> _Assignment_
Below is a listing from which only part is wanted; return exactly the lines from the one with "C108: 68nF (n3, n6) -> 470pF (n3, n6)" up to and including the one with "IC102 pin out: GND -> n3".

** Opening Exercise data block **

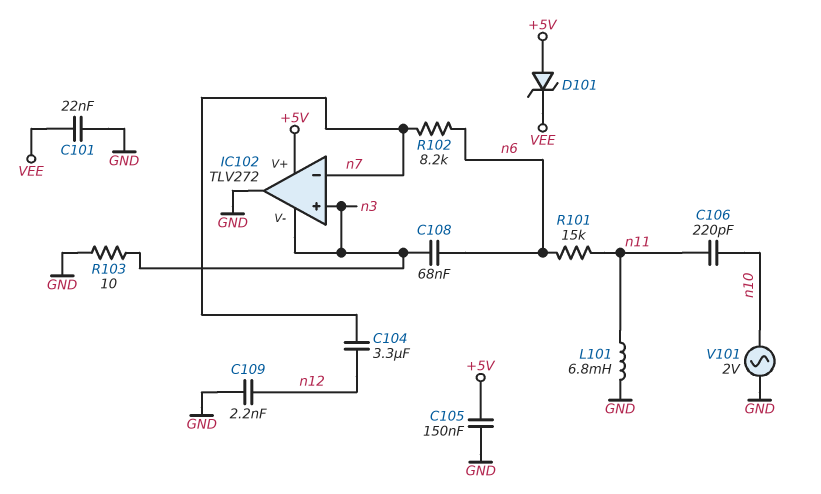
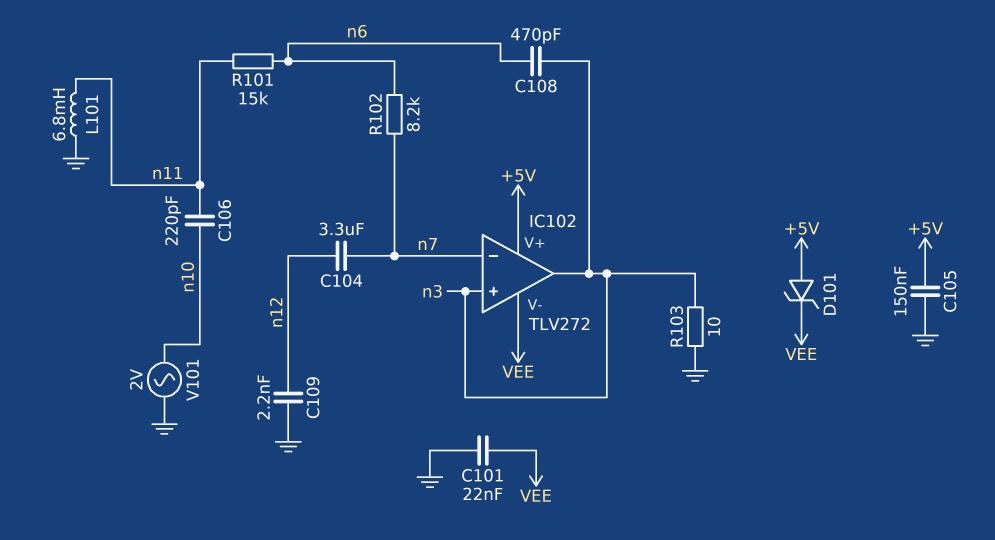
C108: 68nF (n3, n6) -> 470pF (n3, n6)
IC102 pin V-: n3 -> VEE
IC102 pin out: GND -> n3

** Closing Exercise data block **
** Opening Exercise data block **

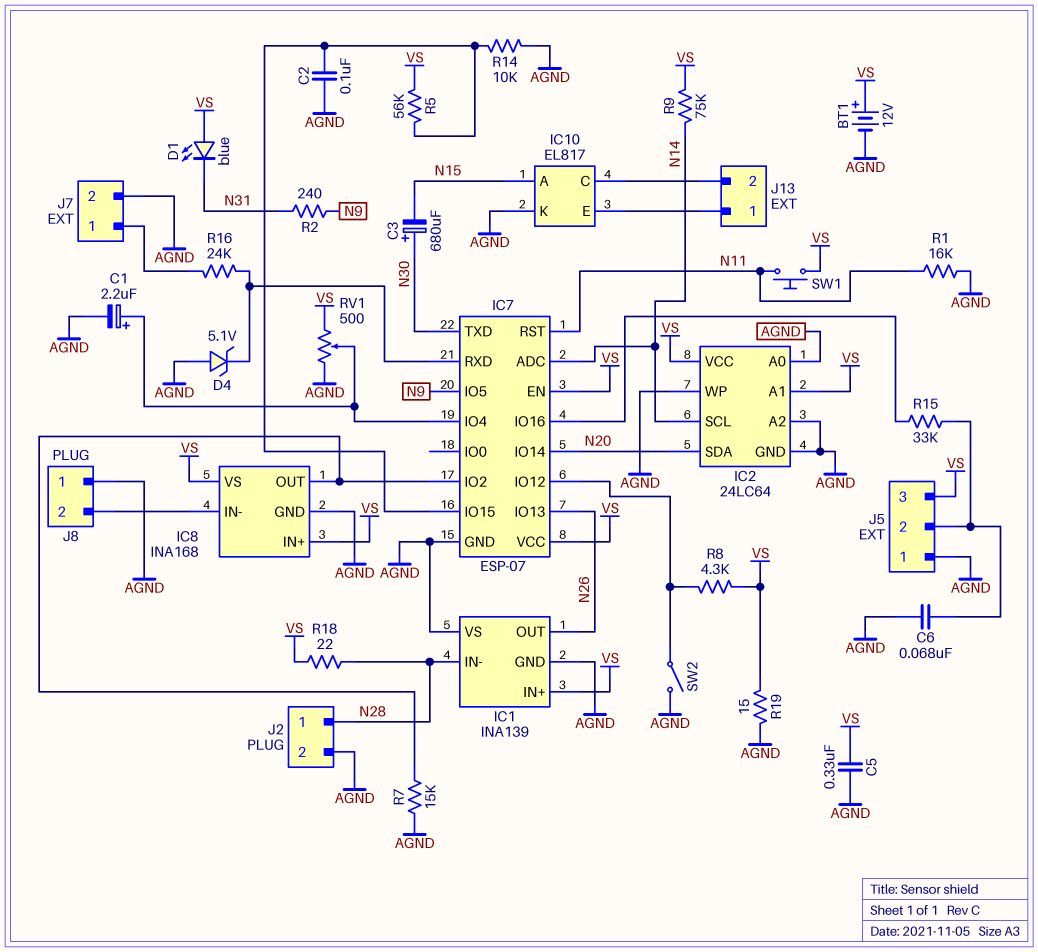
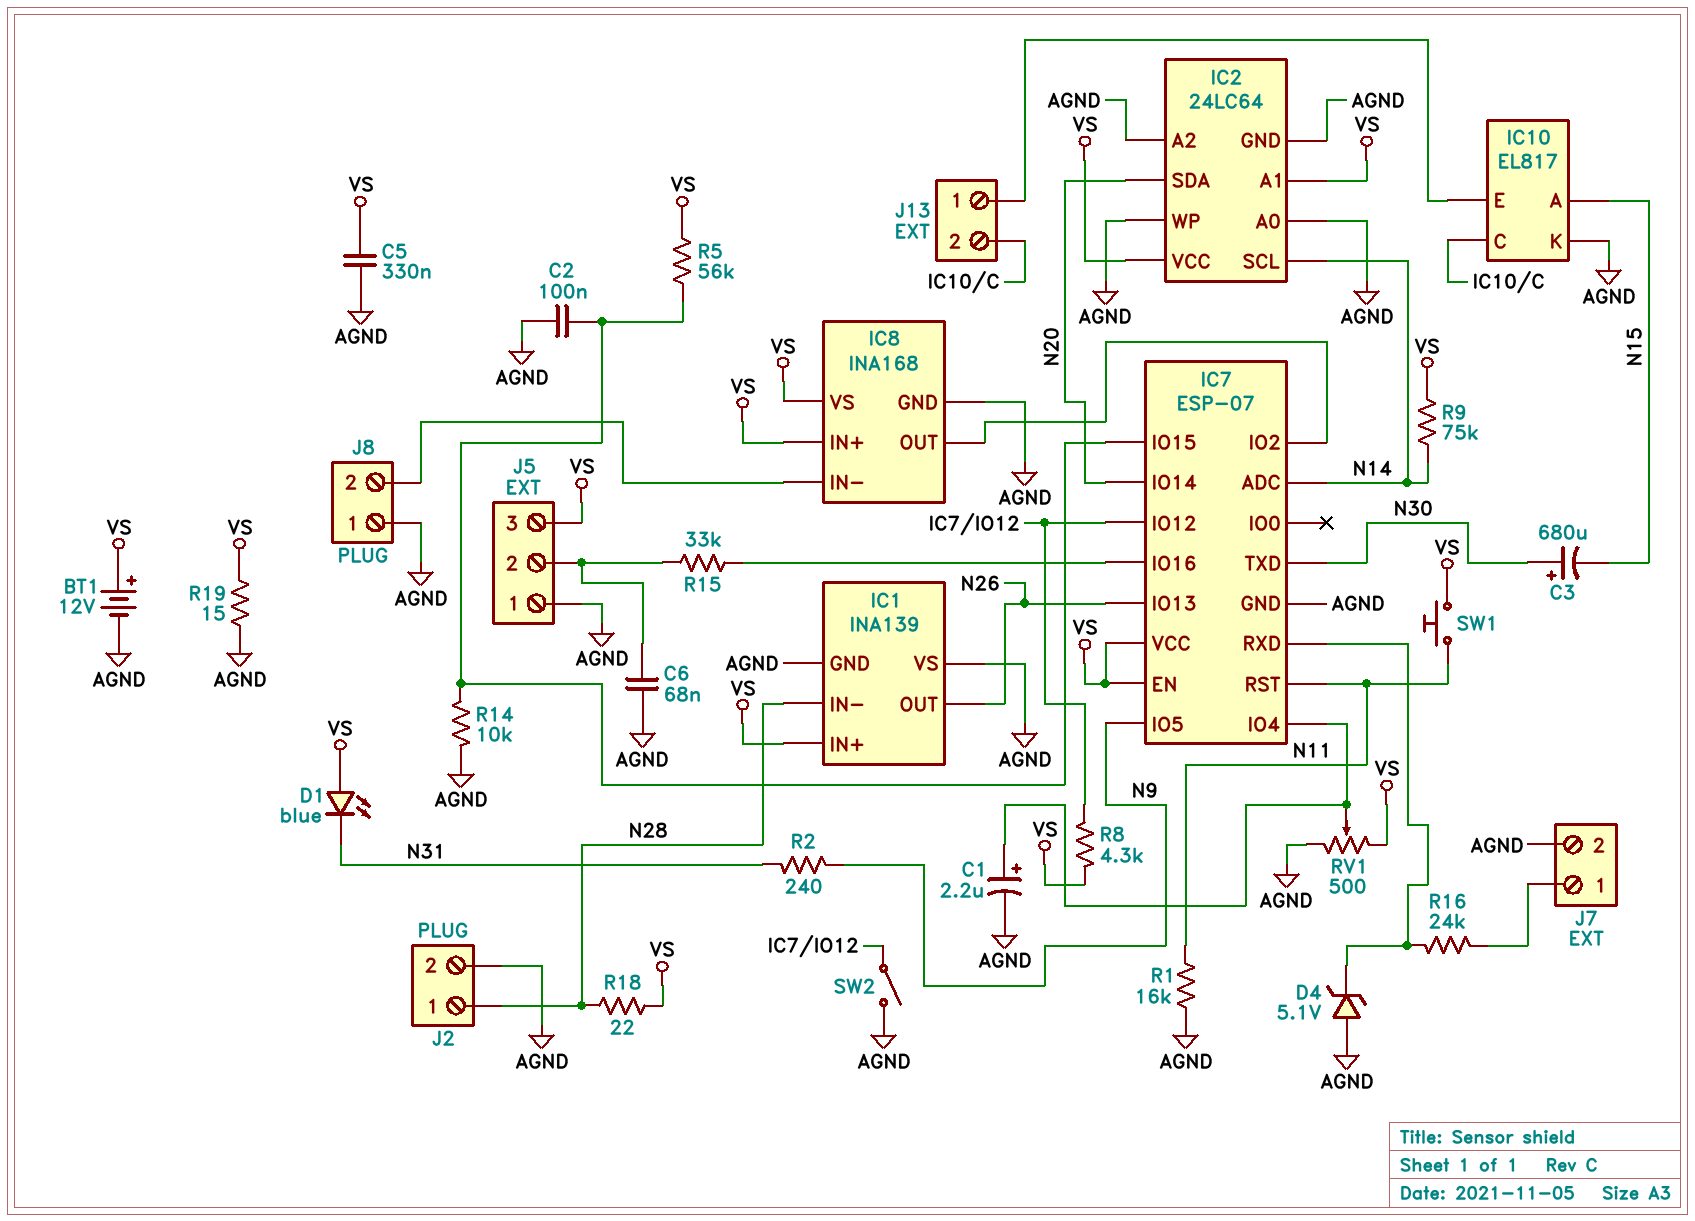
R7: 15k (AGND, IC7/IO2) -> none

** Closing Exercise data block **
** Opening Exercise data block **

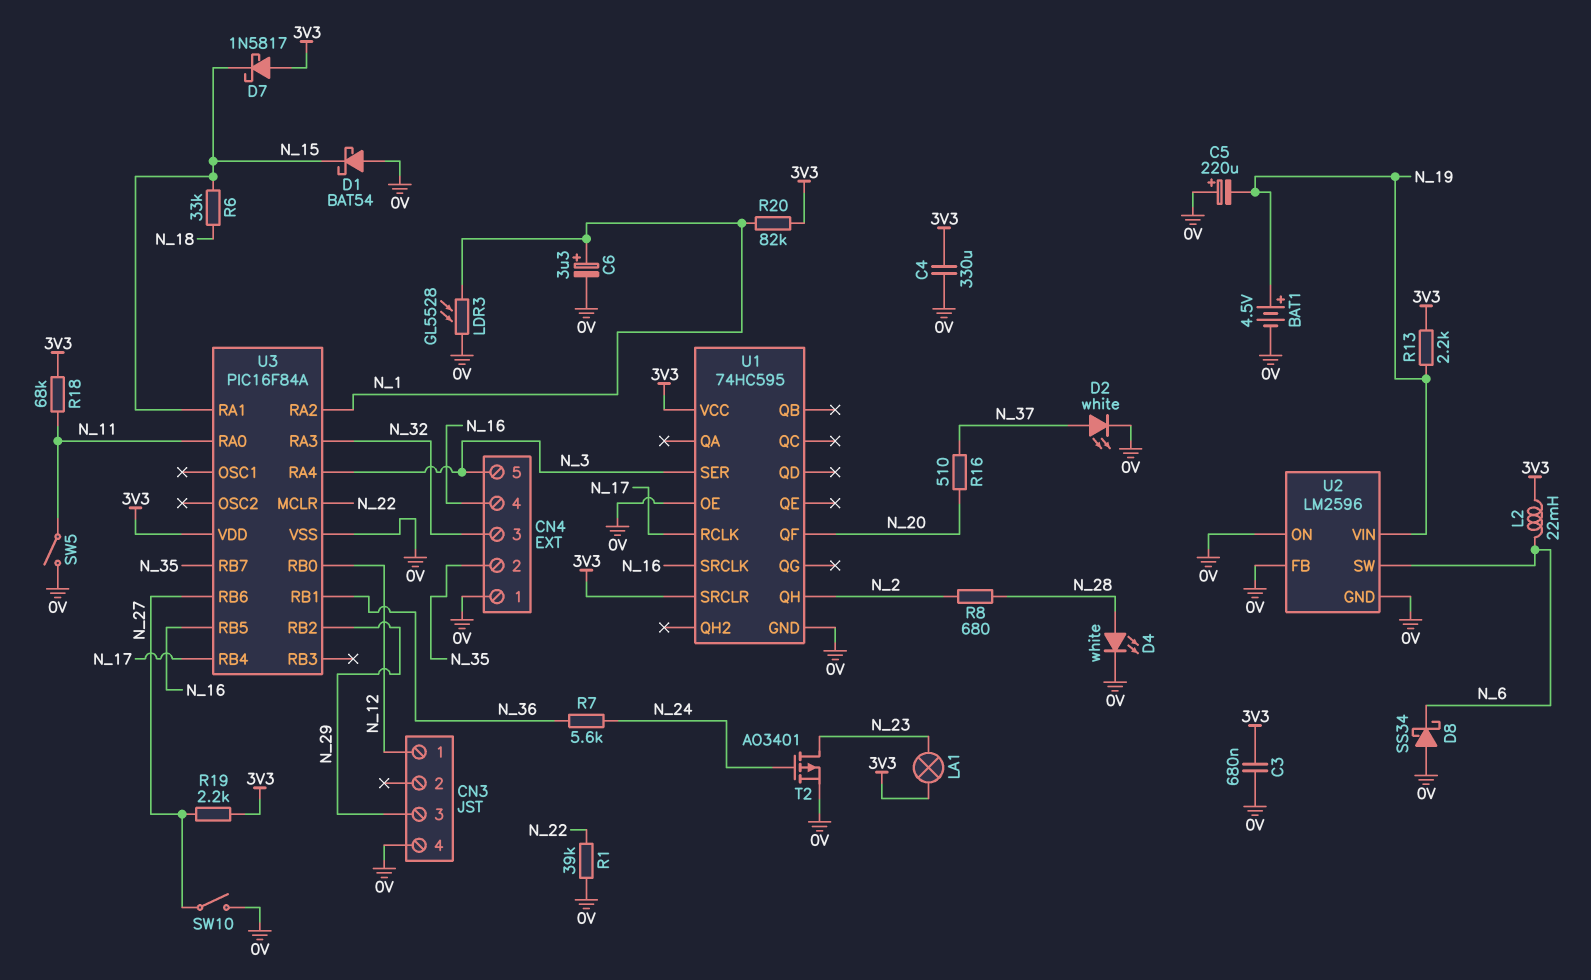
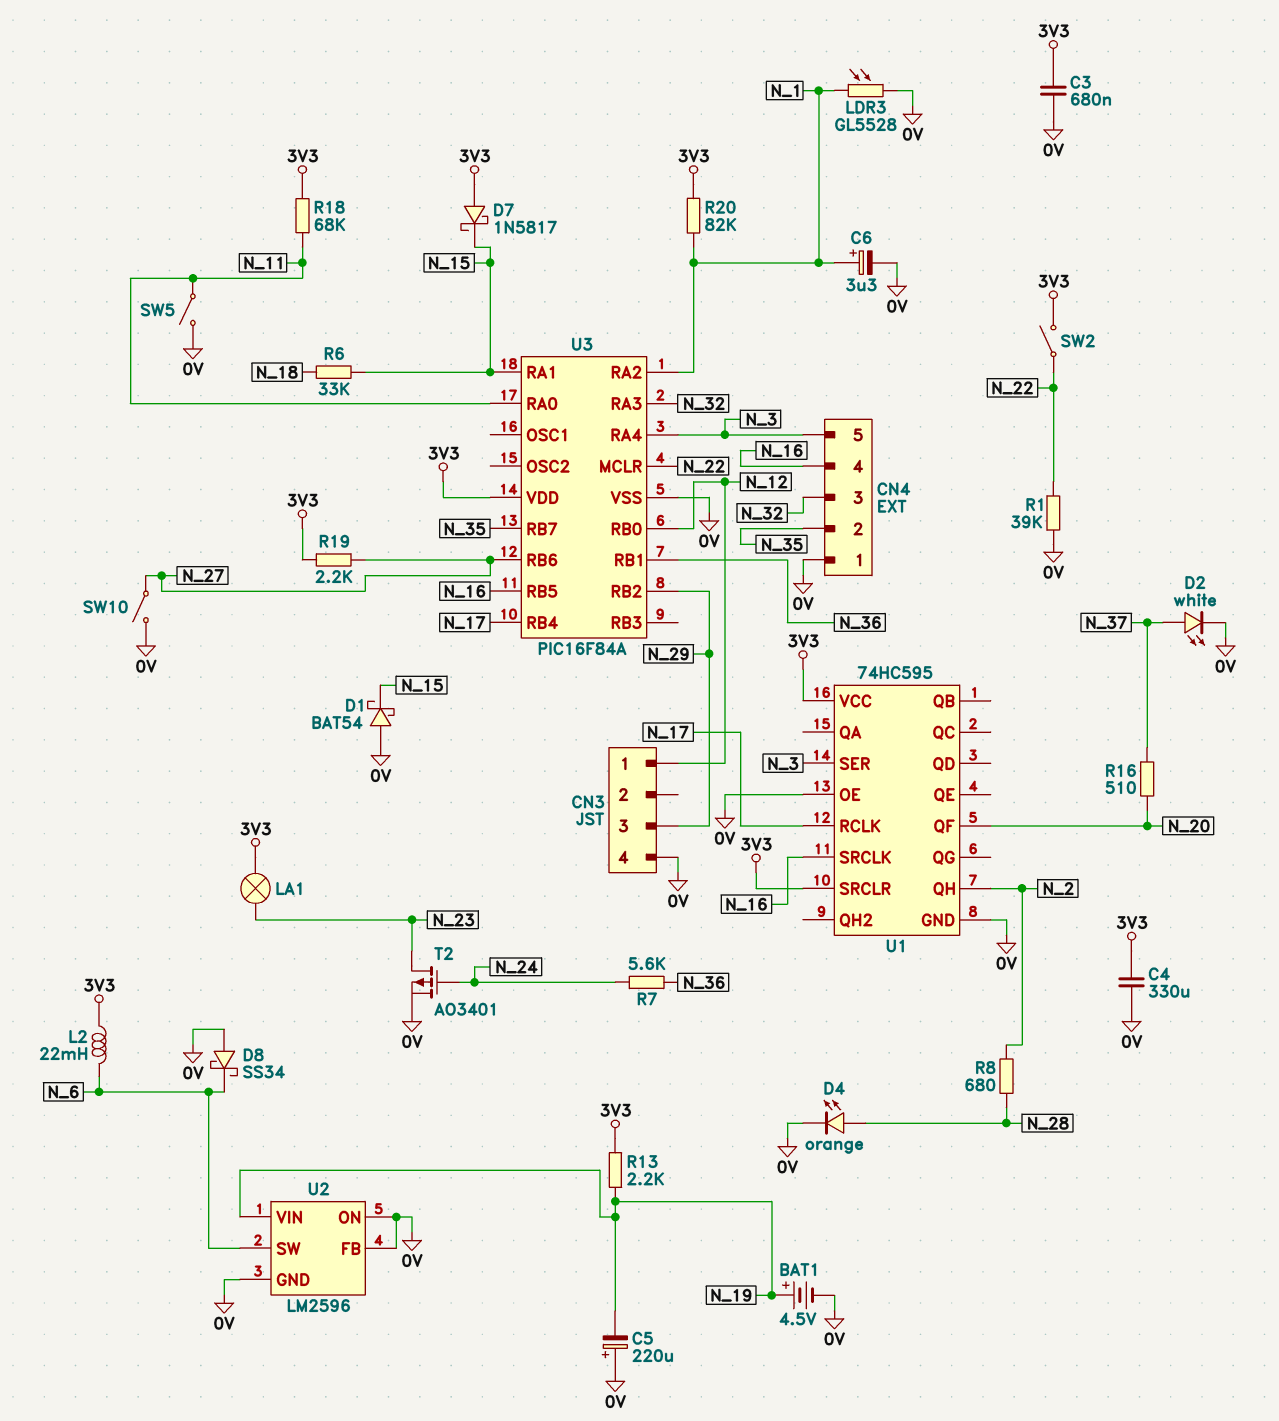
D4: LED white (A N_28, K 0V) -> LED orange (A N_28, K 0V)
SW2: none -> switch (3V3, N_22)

** Closing Exercise data block **

> _Output below_
C108: 68nF (n3, n6) -> 470pF (n3, n6)
IC102 pin V-: n3 -> VEE
IC102 pin out: GND -> n3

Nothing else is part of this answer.